### Work order
The entries below contain pictures. Write out only the lines from the line with "camera: 20 degrees right, 5 degrees down" up to and including the line with "none -> black jar [517,402,603,520]", exactly, without them.

Colored object listings
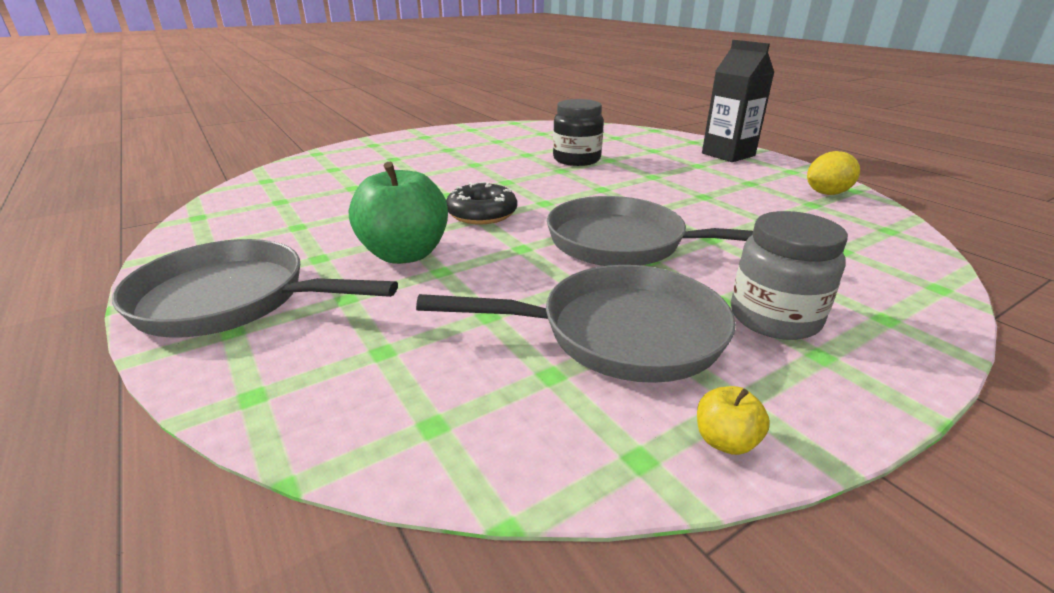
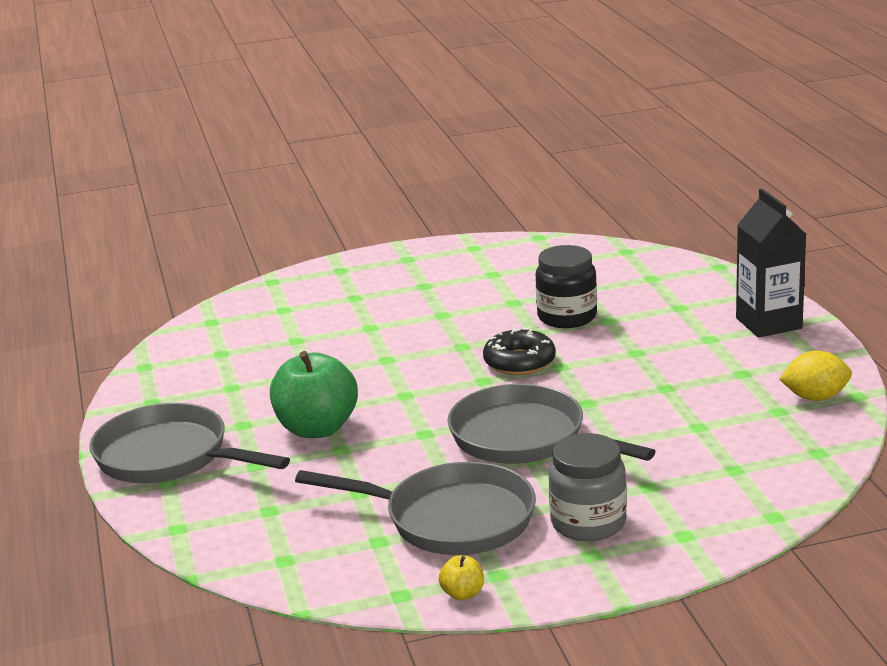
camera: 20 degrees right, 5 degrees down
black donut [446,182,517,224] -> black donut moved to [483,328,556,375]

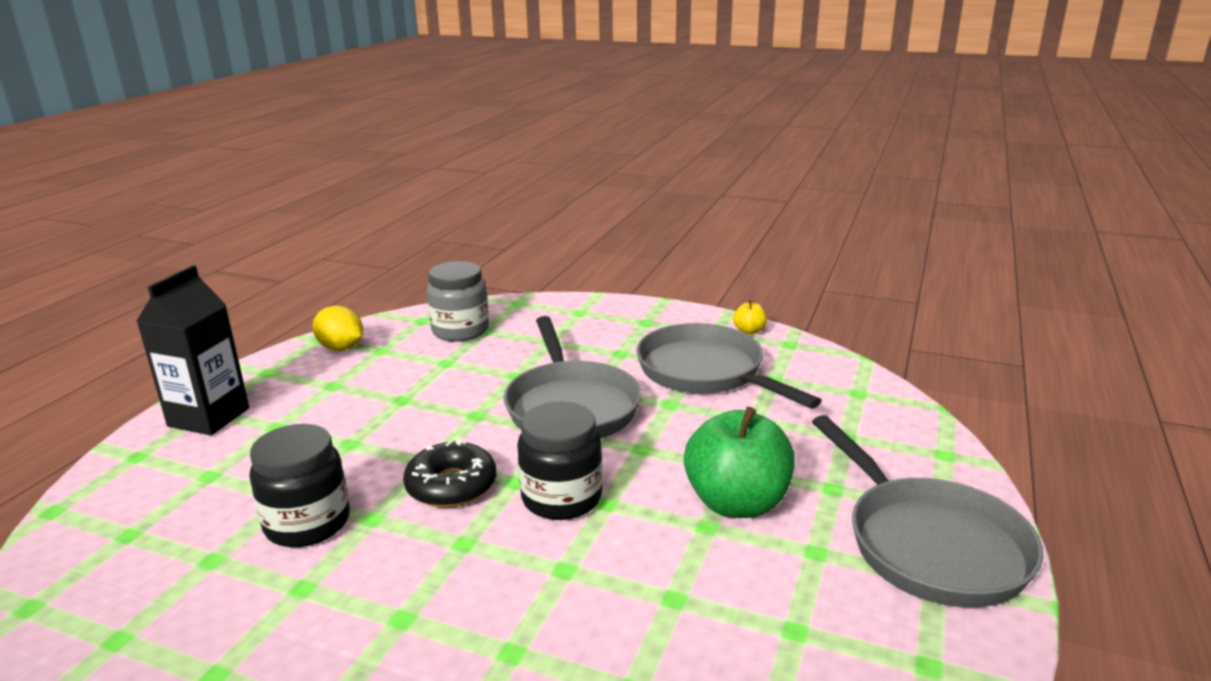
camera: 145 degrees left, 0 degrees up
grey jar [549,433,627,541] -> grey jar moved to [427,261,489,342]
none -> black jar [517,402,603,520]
---
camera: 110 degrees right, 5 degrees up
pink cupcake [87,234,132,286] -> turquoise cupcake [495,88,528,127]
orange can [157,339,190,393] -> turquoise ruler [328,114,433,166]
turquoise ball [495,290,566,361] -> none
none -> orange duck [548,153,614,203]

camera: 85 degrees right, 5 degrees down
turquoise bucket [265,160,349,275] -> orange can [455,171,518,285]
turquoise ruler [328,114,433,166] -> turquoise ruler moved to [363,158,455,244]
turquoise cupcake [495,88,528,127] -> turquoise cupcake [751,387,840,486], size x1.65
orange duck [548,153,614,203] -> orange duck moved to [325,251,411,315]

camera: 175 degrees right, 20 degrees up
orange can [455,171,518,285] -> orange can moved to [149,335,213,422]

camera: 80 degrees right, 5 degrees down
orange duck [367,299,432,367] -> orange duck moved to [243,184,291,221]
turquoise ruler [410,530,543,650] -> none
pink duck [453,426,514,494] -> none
---
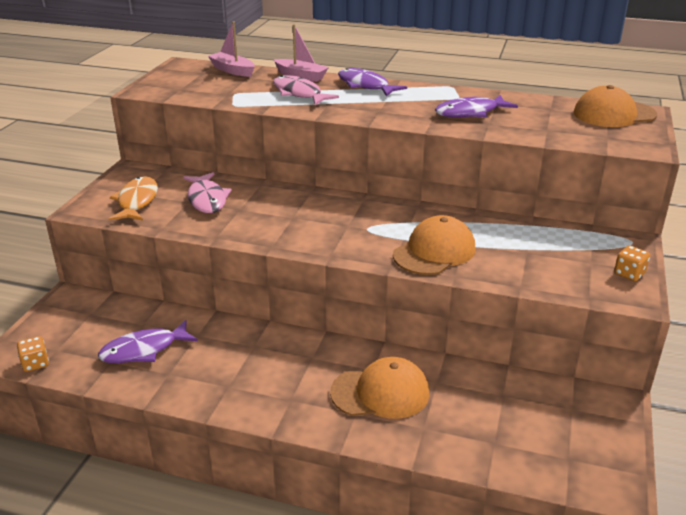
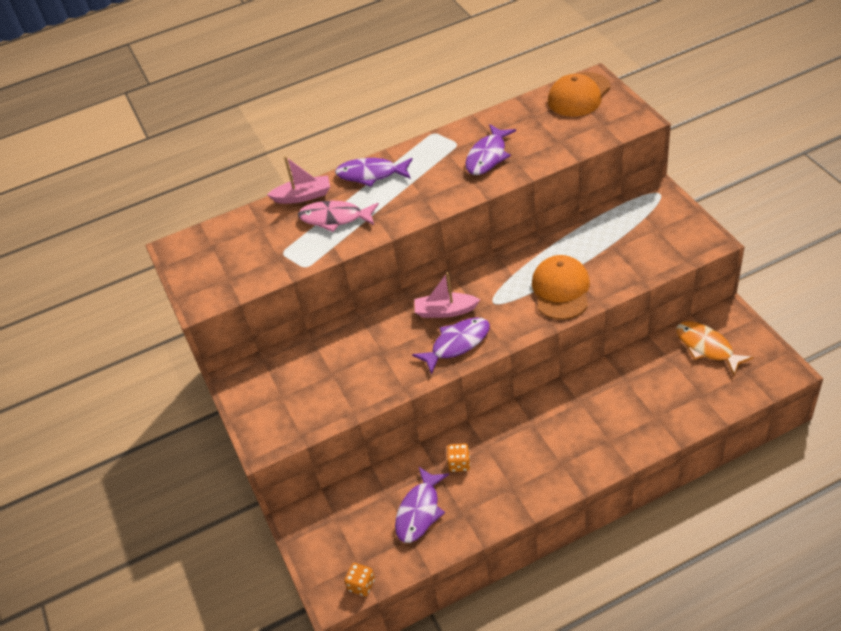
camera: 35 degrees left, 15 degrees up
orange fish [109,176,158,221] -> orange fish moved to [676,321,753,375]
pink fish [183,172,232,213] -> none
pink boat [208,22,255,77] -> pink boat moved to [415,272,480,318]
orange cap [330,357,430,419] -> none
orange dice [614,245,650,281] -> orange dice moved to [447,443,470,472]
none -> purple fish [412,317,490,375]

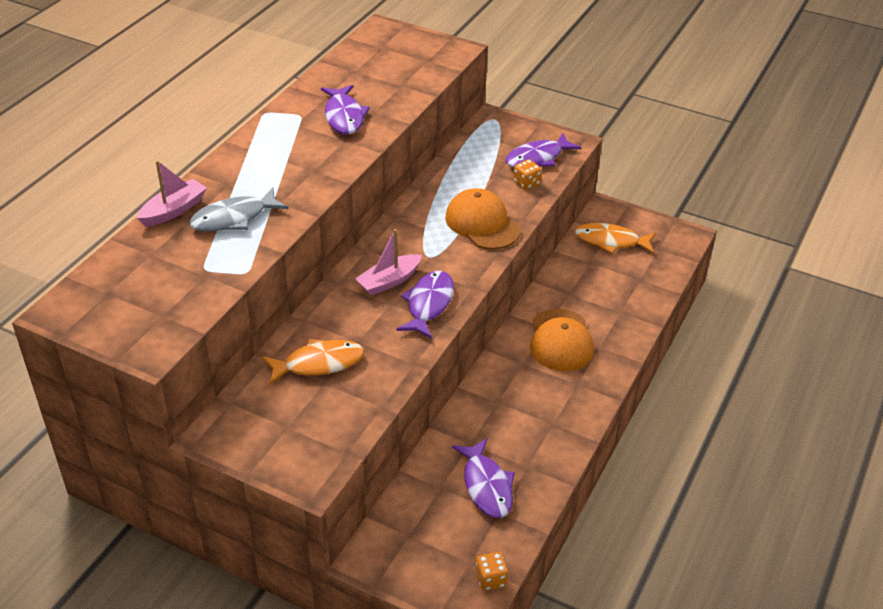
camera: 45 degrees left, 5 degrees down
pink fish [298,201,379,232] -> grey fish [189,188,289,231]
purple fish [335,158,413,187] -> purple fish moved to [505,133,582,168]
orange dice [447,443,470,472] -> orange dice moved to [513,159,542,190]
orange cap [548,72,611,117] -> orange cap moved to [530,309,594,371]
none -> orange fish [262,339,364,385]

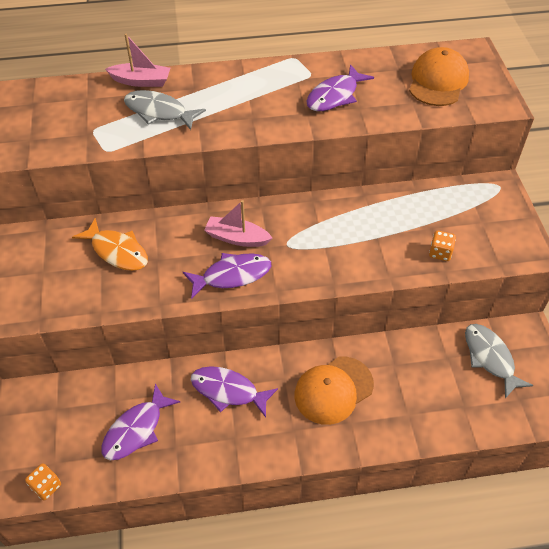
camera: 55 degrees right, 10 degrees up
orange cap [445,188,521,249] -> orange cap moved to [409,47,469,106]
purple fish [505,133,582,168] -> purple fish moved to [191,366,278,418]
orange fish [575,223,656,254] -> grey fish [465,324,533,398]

### Solved problem
camera: 20 degrees right, 5 degrees down
black donut [446,182,517,224] -> black donut moved to [483,328,556,375]

camera: 145 degrees left, 0 degrees up
grey jar [549,433,627,541] -> grey jar moved to [427,261,489,342]
none -> black jar [517,402,603,520]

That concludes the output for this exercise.